* **WHAT TO DO**:
Whenever a line of the data below holds the string "VRAW", copy that line.
(INFORMATION SHOWN Opens)
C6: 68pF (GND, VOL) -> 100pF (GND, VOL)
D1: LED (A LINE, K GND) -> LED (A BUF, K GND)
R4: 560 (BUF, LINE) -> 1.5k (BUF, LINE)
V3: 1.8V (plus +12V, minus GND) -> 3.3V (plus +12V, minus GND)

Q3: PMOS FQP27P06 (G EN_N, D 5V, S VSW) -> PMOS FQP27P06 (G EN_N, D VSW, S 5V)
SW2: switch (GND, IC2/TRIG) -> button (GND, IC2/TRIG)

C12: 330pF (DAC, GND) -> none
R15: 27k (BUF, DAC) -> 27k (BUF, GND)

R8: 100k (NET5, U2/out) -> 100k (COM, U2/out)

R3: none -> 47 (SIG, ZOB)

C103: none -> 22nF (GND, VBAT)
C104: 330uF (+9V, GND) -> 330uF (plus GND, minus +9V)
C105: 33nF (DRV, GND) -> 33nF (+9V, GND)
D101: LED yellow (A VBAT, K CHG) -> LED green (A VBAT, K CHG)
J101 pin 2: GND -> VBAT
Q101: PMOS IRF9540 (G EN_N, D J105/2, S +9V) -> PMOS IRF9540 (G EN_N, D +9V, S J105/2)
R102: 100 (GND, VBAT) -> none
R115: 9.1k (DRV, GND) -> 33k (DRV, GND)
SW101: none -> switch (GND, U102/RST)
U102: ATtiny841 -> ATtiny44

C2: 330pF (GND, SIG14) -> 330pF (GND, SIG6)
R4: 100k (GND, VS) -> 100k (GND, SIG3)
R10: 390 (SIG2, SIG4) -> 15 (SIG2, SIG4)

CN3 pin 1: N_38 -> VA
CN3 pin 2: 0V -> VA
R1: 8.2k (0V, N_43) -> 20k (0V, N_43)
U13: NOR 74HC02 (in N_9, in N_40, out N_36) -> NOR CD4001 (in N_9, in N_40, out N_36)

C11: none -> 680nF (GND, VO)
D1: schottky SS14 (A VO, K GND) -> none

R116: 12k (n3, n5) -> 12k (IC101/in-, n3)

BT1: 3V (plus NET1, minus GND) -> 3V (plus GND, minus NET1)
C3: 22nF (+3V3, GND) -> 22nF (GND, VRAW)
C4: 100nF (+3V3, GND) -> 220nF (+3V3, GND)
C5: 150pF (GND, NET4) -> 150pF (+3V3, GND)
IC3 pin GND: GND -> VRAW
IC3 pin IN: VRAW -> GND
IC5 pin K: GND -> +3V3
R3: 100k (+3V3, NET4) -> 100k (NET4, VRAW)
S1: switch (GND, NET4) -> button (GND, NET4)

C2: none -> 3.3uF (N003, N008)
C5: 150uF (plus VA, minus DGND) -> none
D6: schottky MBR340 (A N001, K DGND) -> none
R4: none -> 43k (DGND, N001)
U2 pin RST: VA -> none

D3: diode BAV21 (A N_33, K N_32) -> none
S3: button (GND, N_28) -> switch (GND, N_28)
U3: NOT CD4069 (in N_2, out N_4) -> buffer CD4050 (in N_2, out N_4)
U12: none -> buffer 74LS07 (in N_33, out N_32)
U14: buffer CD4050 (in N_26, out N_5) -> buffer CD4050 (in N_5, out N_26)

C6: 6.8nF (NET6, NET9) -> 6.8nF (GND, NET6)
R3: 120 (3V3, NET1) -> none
(INFORMATION SHOWN Closes)
* **ANSWER TO THIS TASK**:
C3: 22nF (+3V3, GND) -> 22nF (GND, VRAW)
IC3 pin GND: GND -> VRAW
IC3 pin IN: VRAW -> GND
R3: 100k (+3V3, NET4) -> 100k (NET4, VRAW)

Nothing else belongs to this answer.